• **EXERCISE DESCRIPTION**: With pictures excluded, copy word for word the lines in the data below from the line containing "R4: 68k (5V, U1/P1.2) -> none" through the line containing "TR2: NMOS SI2302".

THE INPUT below:

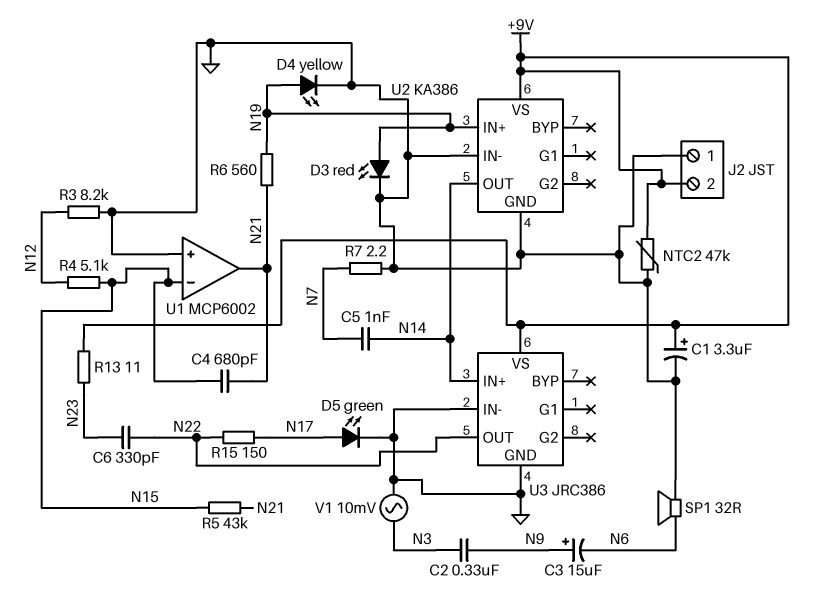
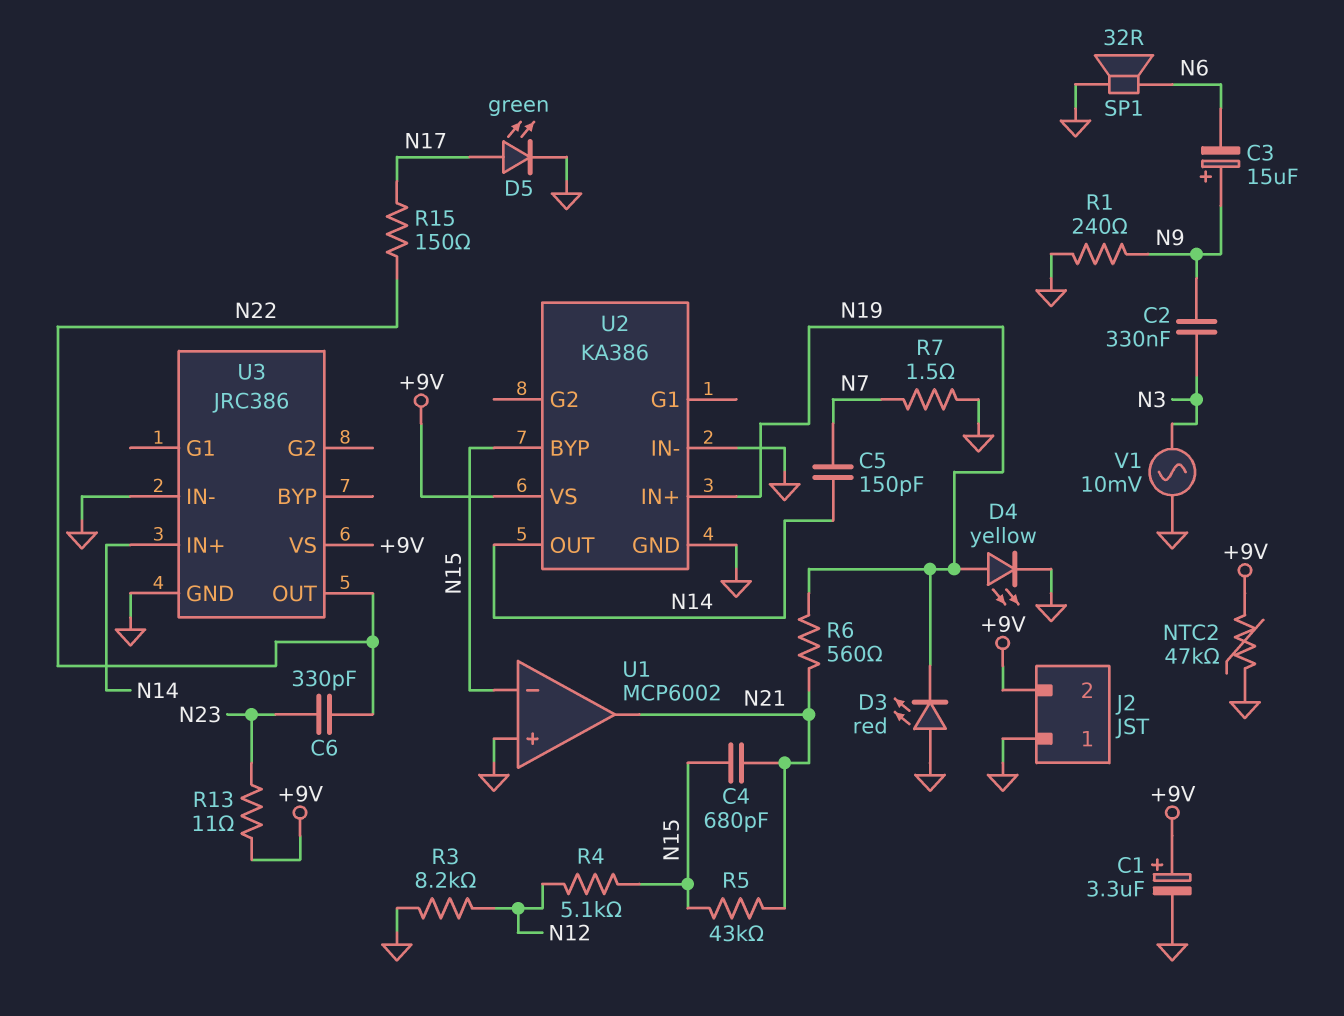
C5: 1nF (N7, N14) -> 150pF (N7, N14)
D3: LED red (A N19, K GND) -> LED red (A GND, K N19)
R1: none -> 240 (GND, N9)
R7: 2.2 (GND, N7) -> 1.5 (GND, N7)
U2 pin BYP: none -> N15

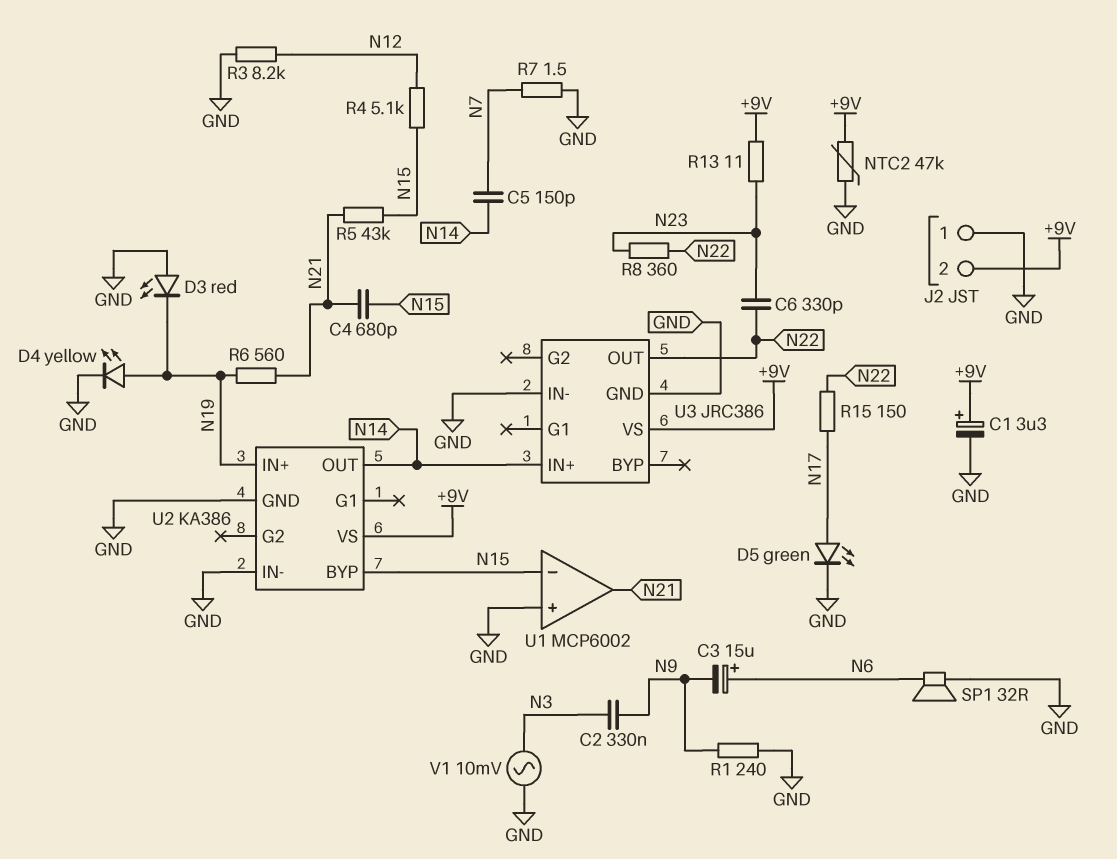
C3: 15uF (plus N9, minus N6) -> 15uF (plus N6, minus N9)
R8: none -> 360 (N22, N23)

End of THE INPUT.
THE INPUT below:

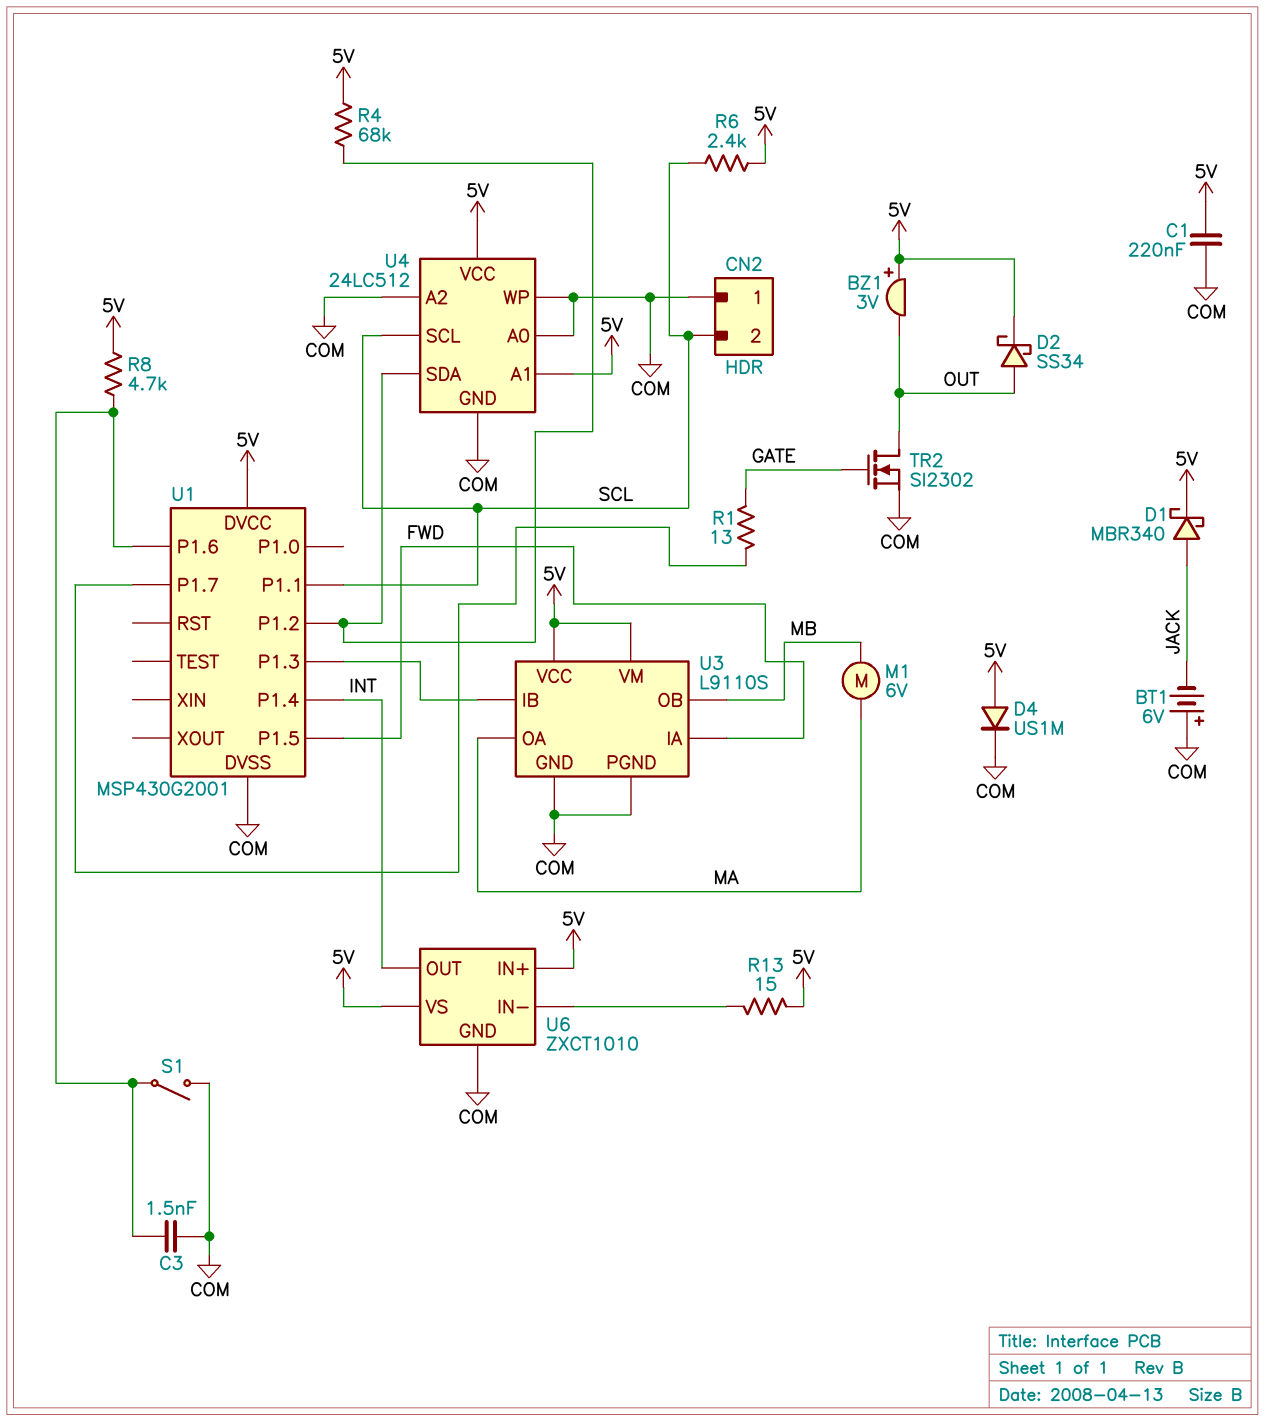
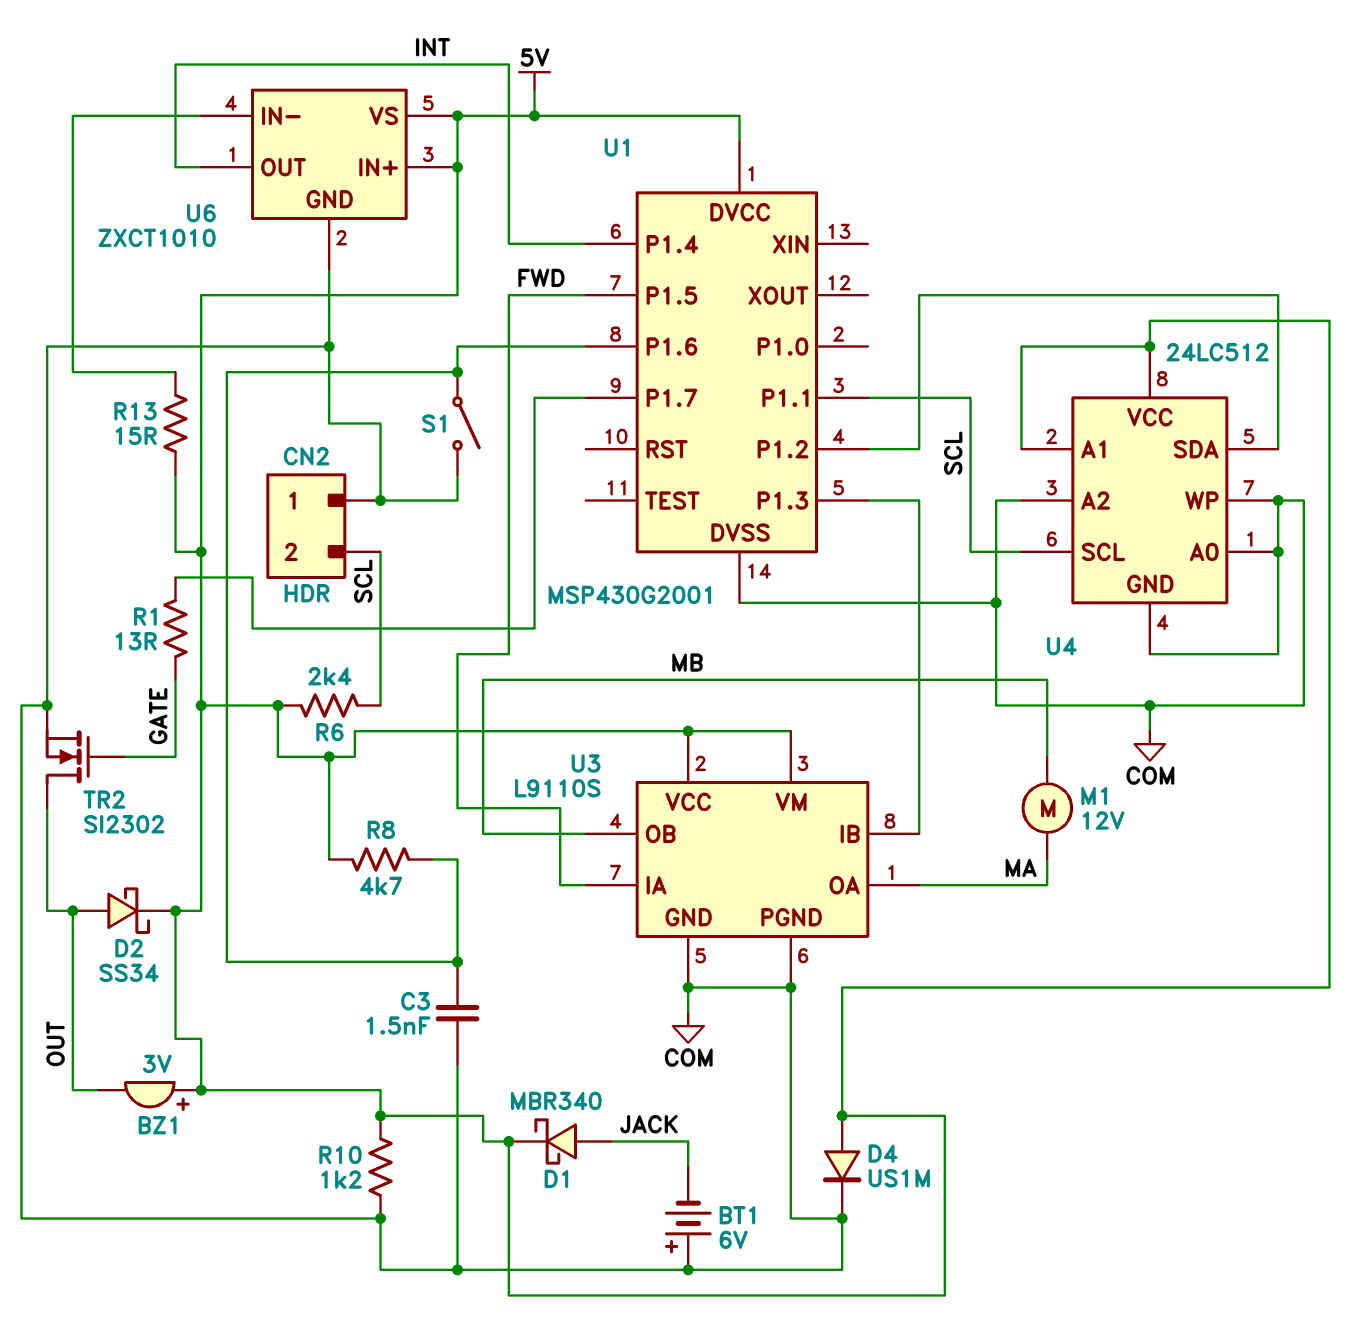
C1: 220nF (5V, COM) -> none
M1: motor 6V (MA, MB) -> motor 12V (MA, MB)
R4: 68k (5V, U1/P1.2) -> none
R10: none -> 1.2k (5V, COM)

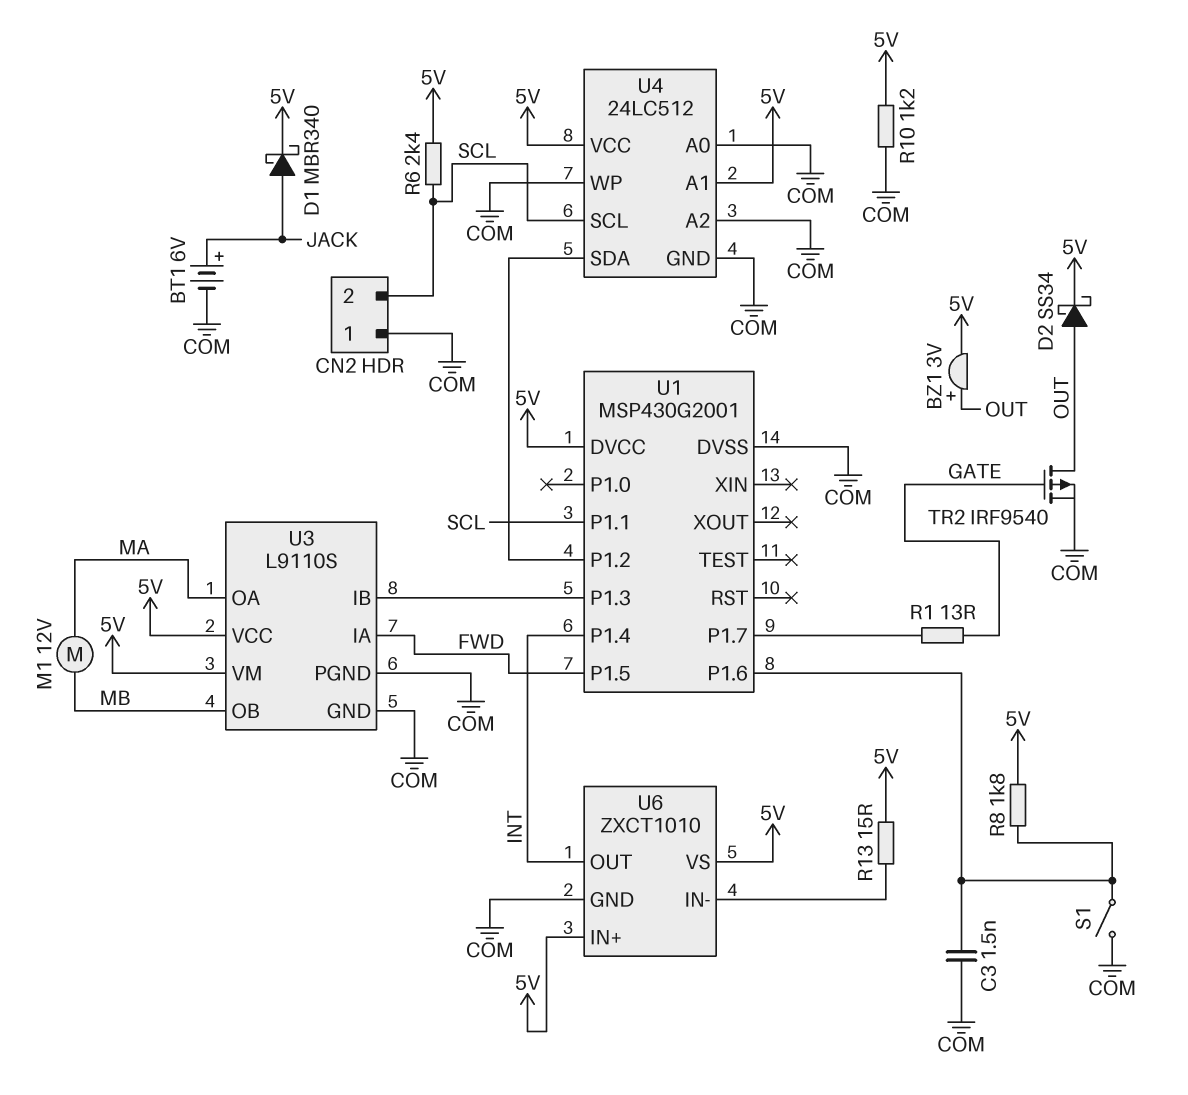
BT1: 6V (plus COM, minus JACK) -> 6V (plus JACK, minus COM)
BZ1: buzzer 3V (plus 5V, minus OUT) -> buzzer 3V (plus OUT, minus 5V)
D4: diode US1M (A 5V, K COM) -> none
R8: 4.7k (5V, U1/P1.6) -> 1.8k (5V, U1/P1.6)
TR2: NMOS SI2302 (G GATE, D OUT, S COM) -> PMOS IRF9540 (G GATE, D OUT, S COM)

End of THE INPUT.

• **WRITTEN REPLY**:
R4: 68k (5V, U1/P1.2) -> none
R10: none -> 1.2k (5V, COM)

BT1: 6V (plus COM, minus JACK) -> 6V (plus JACK, minus COM)
BZ1: buzzer 3V (plus 5V, minus OUT) -> buzzer 3V (plus OUT, minus 5V)
D4: diode US1M (A 5V, K COM) -> none
R8: 4.7k (5V, U1/P1.6) -> 1.8k (5V, U1/P1.6)
TR2: NMOS SI2302 (G GATE, D OUT, S COM) -> PMOS IRF9540 (G GATE, D OUT, S COM)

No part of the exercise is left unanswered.